__To do__
Return the lines from the line containing "brown can [140,134,190,216] -> none" through the last line of the material below, exactly as they appear and with no others.

__Source material__
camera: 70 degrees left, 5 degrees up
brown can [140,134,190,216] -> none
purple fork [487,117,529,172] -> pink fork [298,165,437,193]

__Answer below__
brown can [140,134,190,216] -> none
purple fork [487,117,529,172] -> pink fork [298,165,437,193]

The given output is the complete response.